Retype the line with "camera: 20 degrees right, 15 degrees up" exactly. Then retype every line after it through the end of the entries below, and nothing more, leaving out pictures.

**Coordinate-based change listings**
-- Opening Marker --

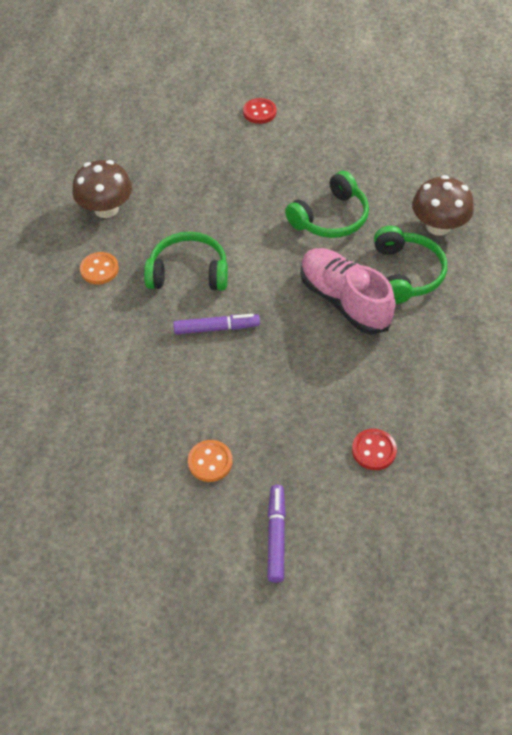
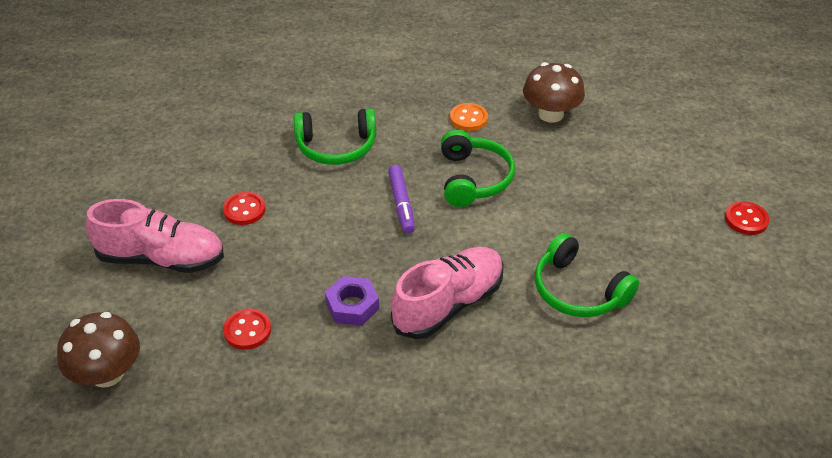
camera: 85 degrees right, 10 degrees down
(210, 462) = (244, 210): orange button -> red button
(276, 536) = (161, 258): purple marker -> pink shoe
(344, 369) = (352, 306): none -> purple nut
(406, 273) = (498, 364): green headphones -> green headphones (336, 147)
(438, 226) = (588, 400): brown mushroom -> brown mushroom (107, 373)

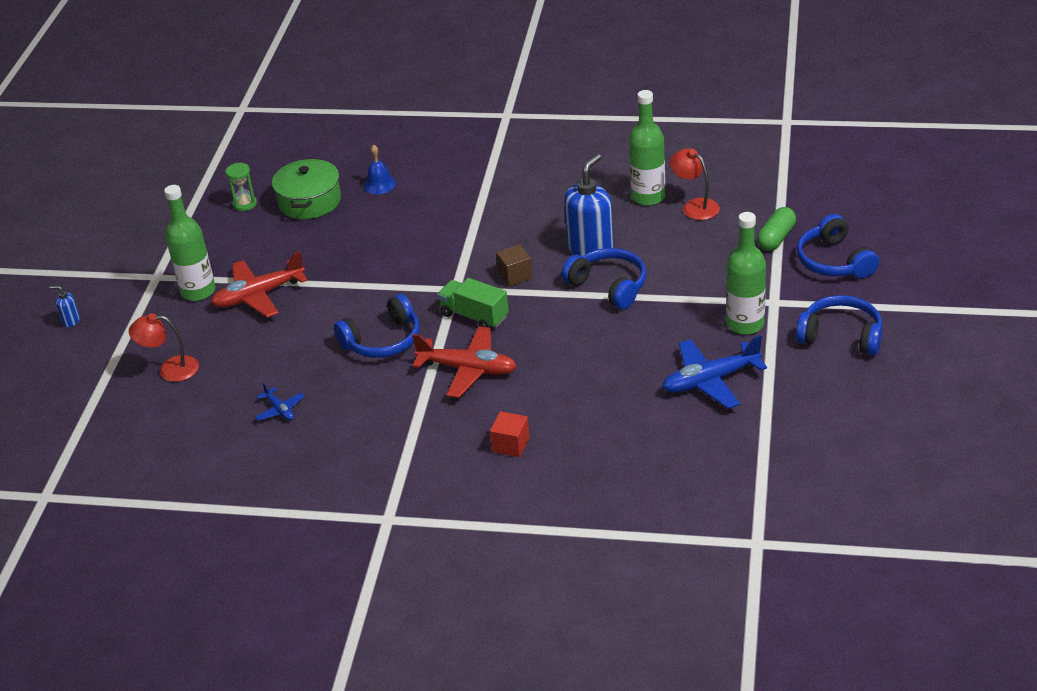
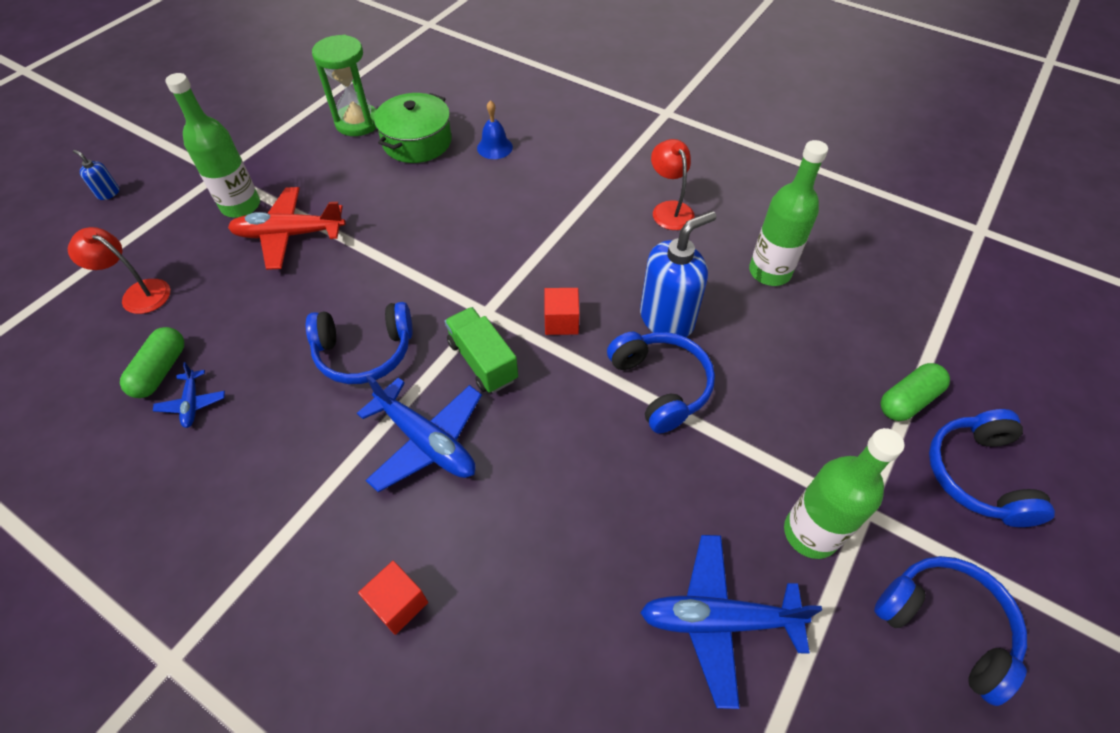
camera: 20 degrees right, 15 degrees up
(237, 403) = (160, 371): none -> green capsule
(245, 204) = (358, 122): green hourglass -> green hourglass, size x1.75
(468, 369) = (426, 441): red plane -> blue plane
(515, 275) = (561, 321): brown cube -> red cube
(695, 206) = (821, 307): red lamp -> red lamp (669, 209)

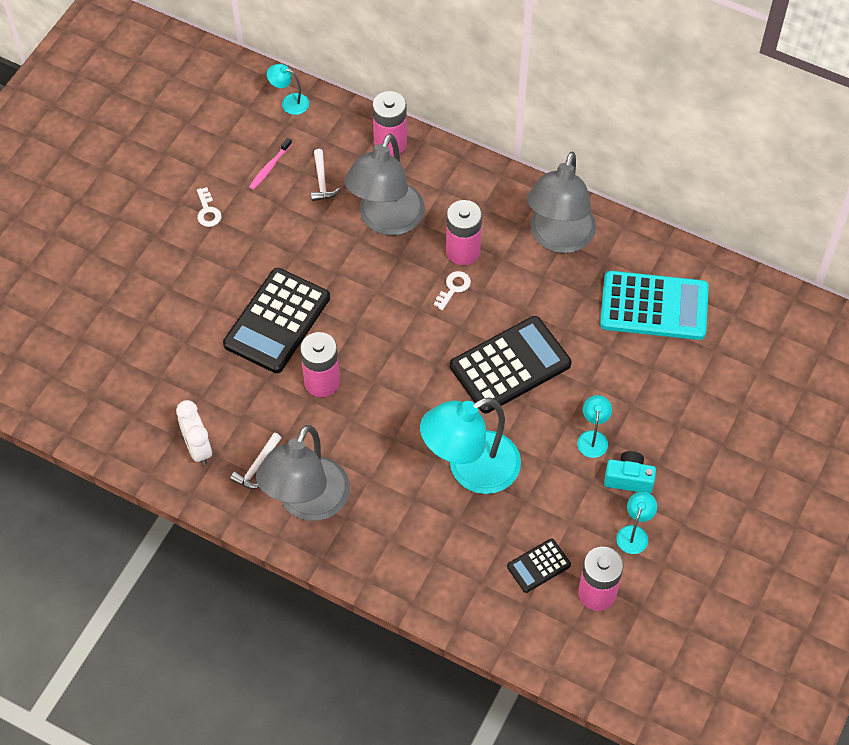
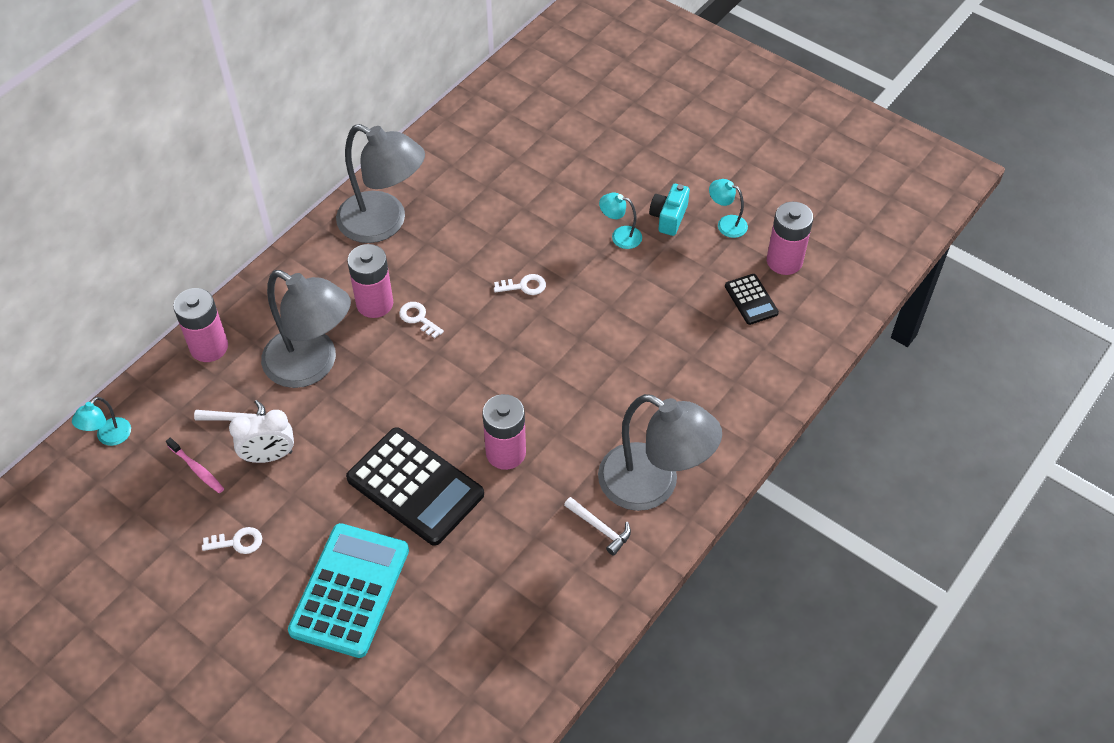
camera: 80 degrees left, 5 degrees down
(198, 448) = (565, 586): white clock -> white clock (269, 456)
(471, 470) = (638, 336): turquoise lamp -> none
(510, 365) = (524, 286): black calculator -> white key
(654, 306) = (485, 166): turquoise calculator -> turquoise calculator (350, 590)

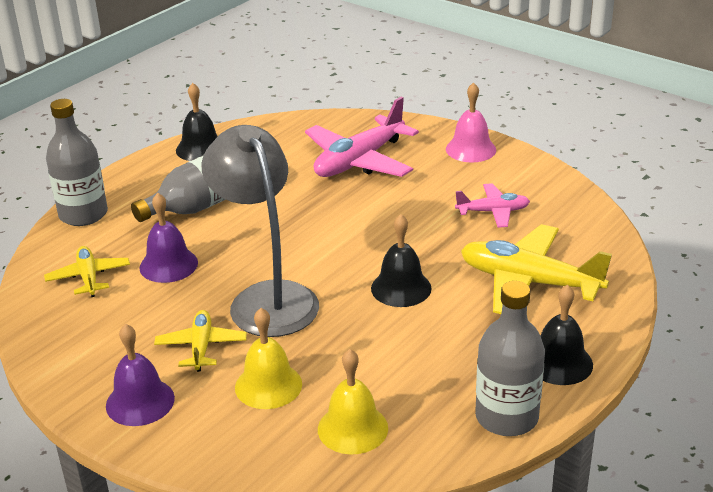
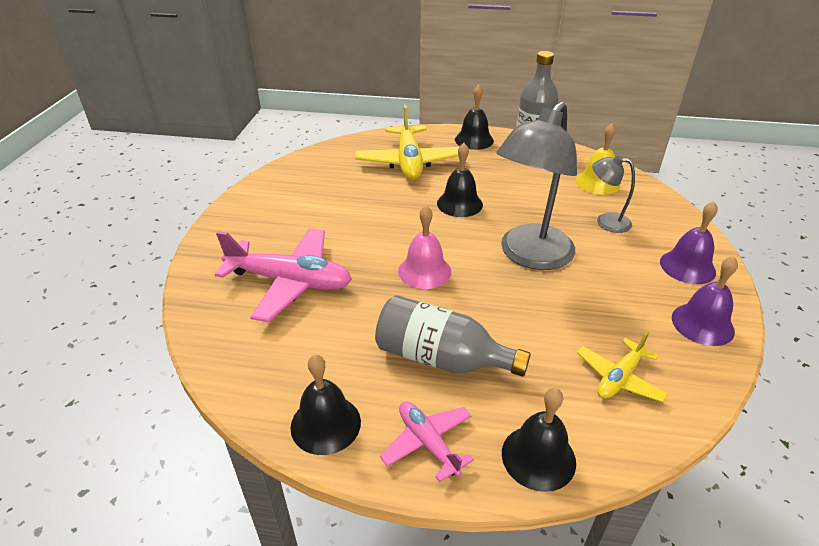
camera: 120 degrees left, 5 degrees up
(83, 214) = (538, 457): grey bottle -> black bell
(168, 265) = (548, 331): purple bell -> purple bell (702, 324)
(201, 347) = (611, 264): yellow plane -> none
(268, 385) = (606, 221): yellow bell -> grey lamp
(470, 149) = (236, 226): pink bell -> pink bell (424, 271)
(493, 212) = (333, 192): pink plane -> pink plane (428, 443)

-- Closing Marker --

**EXERCISE OUTPUT**
camera: 20 degrees right, 15 degrees up
(237, 403) = (160, 371): none -> green capsule
(245, 204) = (358, 122): green hourglass -> green hourglass, size x1.75
(468, 369) = (426, 441): red plane -> blue plane
(515, 275) = (561, 321): brown cube -> red cube
(695, 206) = (821, 307): red lamp -> red lamp (669, 209)

camera: 80 degrees left, 5 degrees down
(198, 448) = (565, 586): white clock -> white clock (269, 456)
(471, 470) = (638, 336): turquoise lamp -> none
(510, 365) = (524, 286): black calculator -> white key
(654, 306) = (485, 166): turquoise calculator -> turquoise calculator (350, 590)

camera: 120 degrees left, 5 degrees up
(83, 214) = (538, 457): grey bottle -> black bell
(168, 265) = (548, 331): purple bell -> purple bell (702, 324)
(201, 347) = (611, 264): yellow plane -> none
(268, 385) = (606, 221): yellow bell -> grey lamp
(470, 149) = (236, 226): pink bell -> pink bell (424, 271)
(493, 212) = (333, 192): pink plane -> pink plane (428, 443)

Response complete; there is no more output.